• Activity
Set down all of the records below exactly, please, omitting the images.

*** Opening Material supplied ***

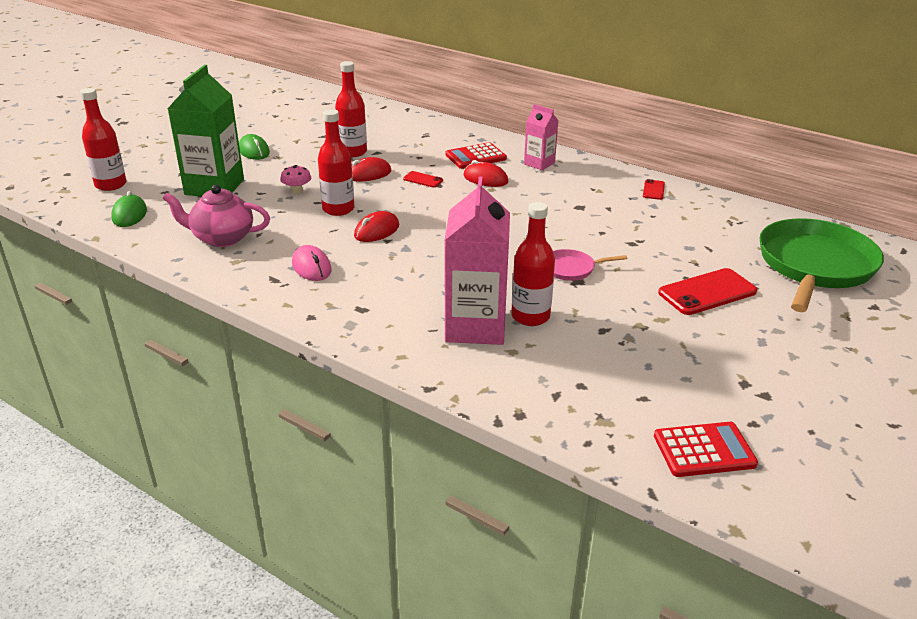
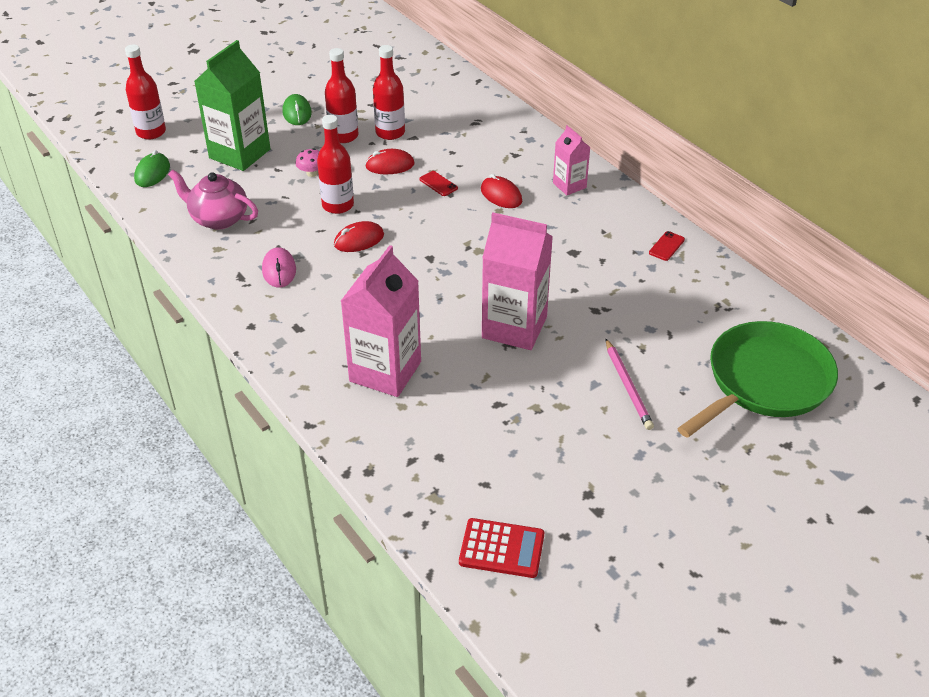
camera: 20 degrees right, 10 degrees up
(475, 157) = (509, 163): red calculator -> none
(530, 316) = (441, 373): red bottle -> red bottle (343, 136)
(571, 269) = (514, 327): pink pan -> pink carton
(707, 292) = (628, 386): red phone -> pink pencil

*** Closing Material supplied ***

• Exercise output
camera: 20 degrees right, 10 degrees up
(475, 157) = (509, 163): red calculator -> none
(530, 316) = (441, 373): red bottle -> red bottle (343, 136)
(571, 269) = (514, 327): pink pan -> pink carton
(707, 292) = (628, 386): red phone -> pink pencil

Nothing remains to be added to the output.